Exercise: Within the records below, reproduce without change the lines from the line that has "DIGITS1 pin DIO: A3 -> A6" through the line that has "TFT1 pin CS: GP4 -> GP22", and only those.

[Change listing data]
************
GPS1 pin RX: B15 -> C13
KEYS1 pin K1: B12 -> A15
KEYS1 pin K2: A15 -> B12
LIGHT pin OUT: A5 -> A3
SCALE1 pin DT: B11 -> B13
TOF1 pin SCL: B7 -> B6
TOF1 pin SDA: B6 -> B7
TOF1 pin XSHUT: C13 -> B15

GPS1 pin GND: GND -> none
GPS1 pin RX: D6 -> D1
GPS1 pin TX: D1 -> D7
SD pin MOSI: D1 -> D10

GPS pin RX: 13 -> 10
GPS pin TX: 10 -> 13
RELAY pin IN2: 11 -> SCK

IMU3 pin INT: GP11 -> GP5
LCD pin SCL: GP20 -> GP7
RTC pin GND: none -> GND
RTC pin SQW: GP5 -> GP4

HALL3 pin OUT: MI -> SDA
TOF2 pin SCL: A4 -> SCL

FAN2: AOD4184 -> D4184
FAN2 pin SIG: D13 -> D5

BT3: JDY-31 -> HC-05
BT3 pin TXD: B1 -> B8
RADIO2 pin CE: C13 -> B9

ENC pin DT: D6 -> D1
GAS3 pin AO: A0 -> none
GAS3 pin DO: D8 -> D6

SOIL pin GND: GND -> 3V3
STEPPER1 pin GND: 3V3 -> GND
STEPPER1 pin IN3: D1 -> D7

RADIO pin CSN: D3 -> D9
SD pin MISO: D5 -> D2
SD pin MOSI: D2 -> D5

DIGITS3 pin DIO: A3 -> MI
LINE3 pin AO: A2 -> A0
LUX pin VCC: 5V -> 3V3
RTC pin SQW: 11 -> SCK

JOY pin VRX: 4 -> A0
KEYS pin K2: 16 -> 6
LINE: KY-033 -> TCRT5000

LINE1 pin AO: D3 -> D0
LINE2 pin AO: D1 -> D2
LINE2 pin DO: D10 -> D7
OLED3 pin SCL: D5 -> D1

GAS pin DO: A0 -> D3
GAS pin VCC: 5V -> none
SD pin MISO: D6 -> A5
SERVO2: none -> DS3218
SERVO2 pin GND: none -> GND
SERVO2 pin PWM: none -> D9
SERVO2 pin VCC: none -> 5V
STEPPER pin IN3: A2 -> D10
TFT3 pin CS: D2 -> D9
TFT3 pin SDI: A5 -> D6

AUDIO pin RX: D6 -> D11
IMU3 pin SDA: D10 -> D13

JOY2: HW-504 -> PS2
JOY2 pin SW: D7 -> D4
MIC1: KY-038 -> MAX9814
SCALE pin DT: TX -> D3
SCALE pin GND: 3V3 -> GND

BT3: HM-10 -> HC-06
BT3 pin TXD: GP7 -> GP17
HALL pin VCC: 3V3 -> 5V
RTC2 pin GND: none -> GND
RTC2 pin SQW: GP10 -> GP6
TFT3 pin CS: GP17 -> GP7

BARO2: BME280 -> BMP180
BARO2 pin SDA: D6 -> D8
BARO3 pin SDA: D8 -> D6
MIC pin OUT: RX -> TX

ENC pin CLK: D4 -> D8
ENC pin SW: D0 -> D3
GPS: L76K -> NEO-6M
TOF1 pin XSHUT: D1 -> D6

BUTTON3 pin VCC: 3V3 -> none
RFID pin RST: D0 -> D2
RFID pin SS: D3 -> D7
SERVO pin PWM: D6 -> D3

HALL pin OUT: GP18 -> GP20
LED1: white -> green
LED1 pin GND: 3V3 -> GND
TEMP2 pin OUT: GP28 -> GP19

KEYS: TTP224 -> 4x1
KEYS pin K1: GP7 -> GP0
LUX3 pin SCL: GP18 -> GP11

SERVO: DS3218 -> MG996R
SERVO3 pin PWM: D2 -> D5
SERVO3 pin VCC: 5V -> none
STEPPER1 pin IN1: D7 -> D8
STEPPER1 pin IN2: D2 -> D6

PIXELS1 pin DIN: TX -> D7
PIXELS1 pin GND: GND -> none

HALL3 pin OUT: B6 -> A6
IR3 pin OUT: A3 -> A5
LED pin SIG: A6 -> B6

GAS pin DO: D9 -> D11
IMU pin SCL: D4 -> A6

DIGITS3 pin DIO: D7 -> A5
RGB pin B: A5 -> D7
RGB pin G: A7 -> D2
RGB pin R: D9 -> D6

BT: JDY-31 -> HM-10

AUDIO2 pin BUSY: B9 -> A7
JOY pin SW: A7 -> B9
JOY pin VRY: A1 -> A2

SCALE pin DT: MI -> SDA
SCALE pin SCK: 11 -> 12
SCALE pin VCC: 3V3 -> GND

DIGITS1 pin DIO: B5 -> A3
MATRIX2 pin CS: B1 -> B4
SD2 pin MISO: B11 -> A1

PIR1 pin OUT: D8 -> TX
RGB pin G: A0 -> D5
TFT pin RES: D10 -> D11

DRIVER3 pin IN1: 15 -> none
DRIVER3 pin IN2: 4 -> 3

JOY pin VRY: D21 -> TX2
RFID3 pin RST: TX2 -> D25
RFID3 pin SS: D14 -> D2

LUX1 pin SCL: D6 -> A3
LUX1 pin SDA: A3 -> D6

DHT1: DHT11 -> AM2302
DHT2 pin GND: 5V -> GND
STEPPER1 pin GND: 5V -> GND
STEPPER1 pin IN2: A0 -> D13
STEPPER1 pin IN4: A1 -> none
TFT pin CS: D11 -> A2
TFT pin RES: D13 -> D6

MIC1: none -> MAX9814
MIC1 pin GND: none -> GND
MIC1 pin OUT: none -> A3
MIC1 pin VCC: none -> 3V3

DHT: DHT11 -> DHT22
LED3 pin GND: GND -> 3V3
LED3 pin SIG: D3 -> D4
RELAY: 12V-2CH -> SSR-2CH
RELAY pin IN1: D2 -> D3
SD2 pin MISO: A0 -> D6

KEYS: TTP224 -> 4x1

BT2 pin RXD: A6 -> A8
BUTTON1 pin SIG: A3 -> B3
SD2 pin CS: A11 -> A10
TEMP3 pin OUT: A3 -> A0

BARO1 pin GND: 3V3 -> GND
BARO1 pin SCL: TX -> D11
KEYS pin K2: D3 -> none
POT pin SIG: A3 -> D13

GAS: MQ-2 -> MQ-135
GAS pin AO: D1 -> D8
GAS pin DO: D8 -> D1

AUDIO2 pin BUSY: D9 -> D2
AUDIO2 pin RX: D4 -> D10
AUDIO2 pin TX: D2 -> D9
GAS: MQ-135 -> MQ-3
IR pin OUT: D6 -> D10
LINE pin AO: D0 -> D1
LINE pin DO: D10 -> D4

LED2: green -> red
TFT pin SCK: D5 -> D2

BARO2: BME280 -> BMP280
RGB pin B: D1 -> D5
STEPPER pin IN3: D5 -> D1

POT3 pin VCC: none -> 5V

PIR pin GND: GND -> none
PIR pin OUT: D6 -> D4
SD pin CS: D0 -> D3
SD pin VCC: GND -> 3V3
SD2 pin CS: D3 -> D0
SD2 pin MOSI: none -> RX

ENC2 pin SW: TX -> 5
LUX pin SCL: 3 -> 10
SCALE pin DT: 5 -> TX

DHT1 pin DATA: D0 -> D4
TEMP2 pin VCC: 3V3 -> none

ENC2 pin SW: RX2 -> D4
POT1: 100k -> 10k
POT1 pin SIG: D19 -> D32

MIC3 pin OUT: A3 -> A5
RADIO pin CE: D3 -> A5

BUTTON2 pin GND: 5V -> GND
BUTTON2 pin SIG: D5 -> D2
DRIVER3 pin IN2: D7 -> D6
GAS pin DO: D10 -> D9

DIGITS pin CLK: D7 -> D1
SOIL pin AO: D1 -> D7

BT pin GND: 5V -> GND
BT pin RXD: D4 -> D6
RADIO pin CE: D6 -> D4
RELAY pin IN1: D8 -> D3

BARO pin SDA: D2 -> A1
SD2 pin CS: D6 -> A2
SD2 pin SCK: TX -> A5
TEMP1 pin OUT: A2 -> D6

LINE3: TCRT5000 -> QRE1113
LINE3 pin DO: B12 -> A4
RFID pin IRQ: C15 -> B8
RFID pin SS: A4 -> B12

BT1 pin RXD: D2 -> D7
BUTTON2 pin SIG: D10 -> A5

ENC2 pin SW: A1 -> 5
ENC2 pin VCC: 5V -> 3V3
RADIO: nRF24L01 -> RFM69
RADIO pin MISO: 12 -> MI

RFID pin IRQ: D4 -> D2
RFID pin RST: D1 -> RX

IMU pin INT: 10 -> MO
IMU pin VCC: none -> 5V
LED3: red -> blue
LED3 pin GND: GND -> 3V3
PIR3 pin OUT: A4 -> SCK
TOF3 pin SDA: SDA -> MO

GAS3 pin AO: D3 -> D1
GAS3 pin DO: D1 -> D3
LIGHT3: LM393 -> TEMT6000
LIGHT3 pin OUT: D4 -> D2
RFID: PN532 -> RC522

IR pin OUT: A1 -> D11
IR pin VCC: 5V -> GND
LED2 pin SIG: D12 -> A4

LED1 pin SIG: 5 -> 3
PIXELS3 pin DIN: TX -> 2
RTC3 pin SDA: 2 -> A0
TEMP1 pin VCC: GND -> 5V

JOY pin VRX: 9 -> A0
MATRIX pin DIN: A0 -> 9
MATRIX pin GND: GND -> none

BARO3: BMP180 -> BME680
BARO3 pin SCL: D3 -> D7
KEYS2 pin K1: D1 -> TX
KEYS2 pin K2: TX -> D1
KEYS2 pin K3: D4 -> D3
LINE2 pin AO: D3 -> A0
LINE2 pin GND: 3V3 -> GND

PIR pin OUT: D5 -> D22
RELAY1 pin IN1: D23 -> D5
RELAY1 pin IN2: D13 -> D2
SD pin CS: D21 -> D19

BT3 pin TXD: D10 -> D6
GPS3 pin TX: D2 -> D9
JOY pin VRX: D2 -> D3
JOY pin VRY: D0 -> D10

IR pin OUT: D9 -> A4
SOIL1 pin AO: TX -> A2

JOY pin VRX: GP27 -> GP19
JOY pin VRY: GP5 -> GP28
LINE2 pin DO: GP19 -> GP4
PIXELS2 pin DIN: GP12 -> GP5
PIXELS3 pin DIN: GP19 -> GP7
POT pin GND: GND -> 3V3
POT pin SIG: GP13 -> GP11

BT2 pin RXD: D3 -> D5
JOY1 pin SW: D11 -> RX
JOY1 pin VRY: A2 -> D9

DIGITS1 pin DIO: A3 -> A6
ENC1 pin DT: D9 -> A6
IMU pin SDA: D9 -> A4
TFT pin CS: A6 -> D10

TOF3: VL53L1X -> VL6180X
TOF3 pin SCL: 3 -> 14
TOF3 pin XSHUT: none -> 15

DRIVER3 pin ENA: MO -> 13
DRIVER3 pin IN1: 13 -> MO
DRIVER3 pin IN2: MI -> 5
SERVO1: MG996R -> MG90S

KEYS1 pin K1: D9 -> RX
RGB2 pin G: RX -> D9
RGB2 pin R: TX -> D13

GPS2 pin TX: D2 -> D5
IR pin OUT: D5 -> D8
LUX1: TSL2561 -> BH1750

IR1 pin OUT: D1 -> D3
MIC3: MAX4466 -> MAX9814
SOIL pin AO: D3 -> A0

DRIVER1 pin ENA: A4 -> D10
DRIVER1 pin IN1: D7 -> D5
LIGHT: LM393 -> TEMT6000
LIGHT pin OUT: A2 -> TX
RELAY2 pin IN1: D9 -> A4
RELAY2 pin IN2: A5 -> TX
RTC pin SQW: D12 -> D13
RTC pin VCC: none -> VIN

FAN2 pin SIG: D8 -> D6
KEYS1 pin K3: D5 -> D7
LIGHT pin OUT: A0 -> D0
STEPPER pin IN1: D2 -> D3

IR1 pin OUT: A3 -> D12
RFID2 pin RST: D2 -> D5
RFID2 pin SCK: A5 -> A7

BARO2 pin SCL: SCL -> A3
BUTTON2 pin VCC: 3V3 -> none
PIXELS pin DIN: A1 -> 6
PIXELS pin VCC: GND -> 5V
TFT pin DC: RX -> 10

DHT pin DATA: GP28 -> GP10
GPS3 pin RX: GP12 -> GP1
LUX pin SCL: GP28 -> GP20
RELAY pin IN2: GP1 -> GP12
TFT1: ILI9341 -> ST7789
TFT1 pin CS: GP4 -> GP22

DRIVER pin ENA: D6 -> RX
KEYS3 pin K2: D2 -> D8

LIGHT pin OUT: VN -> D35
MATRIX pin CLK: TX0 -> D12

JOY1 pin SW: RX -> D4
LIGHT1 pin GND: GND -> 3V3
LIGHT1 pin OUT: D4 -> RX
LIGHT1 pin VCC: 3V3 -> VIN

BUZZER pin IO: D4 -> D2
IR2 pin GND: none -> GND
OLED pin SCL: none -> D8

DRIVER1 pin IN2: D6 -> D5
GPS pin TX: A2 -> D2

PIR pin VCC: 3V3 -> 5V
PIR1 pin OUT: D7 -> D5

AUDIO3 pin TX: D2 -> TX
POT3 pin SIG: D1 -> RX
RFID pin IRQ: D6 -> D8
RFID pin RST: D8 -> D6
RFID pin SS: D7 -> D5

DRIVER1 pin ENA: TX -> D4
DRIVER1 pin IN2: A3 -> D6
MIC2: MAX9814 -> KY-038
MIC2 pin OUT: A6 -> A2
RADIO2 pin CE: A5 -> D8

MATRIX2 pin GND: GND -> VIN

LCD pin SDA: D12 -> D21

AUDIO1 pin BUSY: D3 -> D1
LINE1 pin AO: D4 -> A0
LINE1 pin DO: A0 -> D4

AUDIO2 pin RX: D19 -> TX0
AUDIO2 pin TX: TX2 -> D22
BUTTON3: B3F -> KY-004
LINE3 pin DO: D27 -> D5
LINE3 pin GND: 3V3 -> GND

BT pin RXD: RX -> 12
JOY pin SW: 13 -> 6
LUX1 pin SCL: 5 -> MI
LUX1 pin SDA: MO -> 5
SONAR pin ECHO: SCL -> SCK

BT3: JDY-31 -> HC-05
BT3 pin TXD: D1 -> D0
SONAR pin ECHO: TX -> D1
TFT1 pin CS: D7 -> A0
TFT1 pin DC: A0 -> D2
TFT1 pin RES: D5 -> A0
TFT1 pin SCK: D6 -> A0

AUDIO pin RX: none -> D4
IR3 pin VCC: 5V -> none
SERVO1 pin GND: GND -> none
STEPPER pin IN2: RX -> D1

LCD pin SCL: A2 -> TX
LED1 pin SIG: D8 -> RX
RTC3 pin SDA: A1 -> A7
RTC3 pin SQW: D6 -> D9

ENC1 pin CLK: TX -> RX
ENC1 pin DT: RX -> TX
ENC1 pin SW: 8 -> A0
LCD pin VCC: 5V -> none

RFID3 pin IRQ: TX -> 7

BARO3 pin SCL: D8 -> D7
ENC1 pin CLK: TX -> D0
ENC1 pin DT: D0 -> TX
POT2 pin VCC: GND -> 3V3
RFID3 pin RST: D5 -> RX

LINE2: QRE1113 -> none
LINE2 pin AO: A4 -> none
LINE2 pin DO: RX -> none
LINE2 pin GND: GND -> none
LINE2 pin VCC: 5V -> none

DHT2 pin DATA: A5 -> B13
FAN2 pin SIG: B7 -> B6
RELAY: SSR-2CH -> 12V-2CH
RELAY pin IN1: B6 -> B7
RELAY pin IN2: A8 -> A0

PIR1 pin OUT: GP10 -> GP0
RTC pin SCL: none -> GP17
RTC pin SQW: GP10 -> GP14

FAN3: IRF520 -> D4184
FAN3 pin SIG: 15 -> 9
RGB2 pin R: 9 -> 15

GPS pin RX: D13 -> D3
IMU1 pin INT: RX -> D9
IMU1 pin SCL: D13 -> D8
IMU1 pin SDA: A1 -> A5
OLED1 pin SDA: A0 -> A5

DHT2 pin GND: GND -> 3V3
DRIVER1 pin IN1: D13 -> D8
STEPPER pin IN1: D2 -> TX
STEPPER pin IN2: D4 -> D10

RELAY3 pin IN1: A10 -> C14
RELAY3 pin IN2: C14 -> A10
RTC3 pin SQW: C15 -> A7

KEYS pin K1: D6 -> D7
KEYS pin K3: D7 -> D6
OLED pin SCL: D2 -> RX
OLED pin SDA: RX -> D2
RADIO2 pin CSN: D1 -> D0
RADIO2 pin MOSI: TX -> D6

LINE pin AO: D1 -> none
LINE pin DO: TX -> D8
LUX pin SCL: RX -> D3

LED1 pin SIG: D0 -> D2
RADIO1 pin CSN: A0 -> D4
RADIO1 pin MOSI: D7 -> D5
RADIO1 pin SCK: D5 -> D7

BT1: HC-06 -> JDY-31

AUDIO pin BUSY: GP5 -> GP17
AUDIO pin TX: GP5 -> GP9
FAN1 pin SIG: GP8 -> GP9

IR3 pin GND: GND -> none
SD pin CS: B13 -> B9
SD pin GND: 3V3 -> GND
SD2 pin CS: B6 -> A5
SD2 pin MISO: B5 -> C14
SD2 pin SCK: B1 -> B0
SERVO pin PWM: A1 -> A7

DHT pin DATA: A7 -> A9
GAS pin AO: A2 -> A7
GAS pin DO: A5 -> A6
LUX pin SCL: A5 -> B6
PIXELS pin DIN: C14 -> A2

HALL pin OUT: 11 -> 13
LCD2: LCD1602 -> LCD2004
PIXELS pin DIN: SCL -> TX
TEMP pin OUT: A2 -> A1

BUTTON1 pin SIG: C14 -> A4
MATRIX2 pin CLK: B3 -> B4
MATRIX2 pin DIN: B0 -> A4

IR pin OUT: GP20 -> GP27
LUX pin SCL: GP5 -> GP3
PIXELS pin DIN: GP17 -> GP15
************
Response to the task:
DIGITS1 pin DIO: A3 -> A6
ENC1 pin DT: D9 -> A6
IMU pin SDA: D9 -> A4
TFT pin CS: A6 -> D10

TOF3: VL53L1X -> VL6180X
TOF3 pin SCL: 3 -> 14
TOF3 pin XSHUT: none -> 15

DRIVER3 pin ENA: MO -> 13
DRIVER3 pin IN1: 13 -> MO
DRIVER3 pin IN2: MI -> 5
SERVO1: MG996R -> MG90S

KEYS1 pin K1: D9 -> RX
RGB2 pin G: RX -> D9
RGB2 pin R: TX -> D13

GPS2 pin TX: D2 -> D5
IR pin OUT: D5 -> D8
LUX1: TSL2561 -> BH1750

IR1 pin OUT: D1 -> D3
MIC3: MAX4466 -> MAX9814
SOIL pin AO: D3 -> A0

DRIVER1 pin ENA: A4 -> D10
DRIVER1 pin IN1: D7 -> D5
LIGHT: LM393 -> TEMT6000
LIGHT pin OUT: A2 -> TX
RELAY2 pin IN1: D9 -> A4
RELAY2 pin IN2: A5 -> TX
RTC pin SQW: D12 -> D13
RTC pin VCC: none -> VIN

FAN2 pin SIG: D8 -> D6
KEYS1 pin K3: D5 -> D7
LIGHT pin OUT: A0 -> D0
STEPPER pin IN1: D2 -> D3

IR1 pin OUT: A3 -> D12
RFID2 pin RST: D2 -> D5
RFID2 pin SCK: A5 -> A7

BARO2 pin SCL: SCL -> A3
BUTTON2 pin VCC: 3V3 -> none
PIXELS pin DIN: A1 -> 6
PIXELS pin VCC: GND -> 5V
TFT pin DC: RX -> 10

DHT pin DATA: GP28 -> GP10
GPS3 pin RX: GP12 -> GP1
LUX pin SCL: GP28 -> GP20
RELAY pin IN2: GP1 -> GP12
TFT1: ILI9341 -> ST7789
TFT1 pin CS: GP4 -> GP22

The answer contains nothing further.